Directions: Find where "pink book: 0 -> 1" appears in the entries below. That line and all lines after it, through the last, are to be duplicated exactly, with nothing else.

===

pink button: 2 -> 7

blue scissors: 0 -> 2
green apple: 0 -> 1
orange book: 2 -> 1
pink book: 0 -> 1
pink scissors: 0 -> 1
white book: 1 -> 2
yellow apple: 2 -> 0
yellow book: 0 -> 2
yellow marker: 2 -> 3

===

Solution:
pink book: 0 -> 1
pink scissors: 0 -> 1
white book: 1 -> 2
yellow apple: 2 -> 0
yellow book: 0 -> 2
yellow marker: 2 -> 3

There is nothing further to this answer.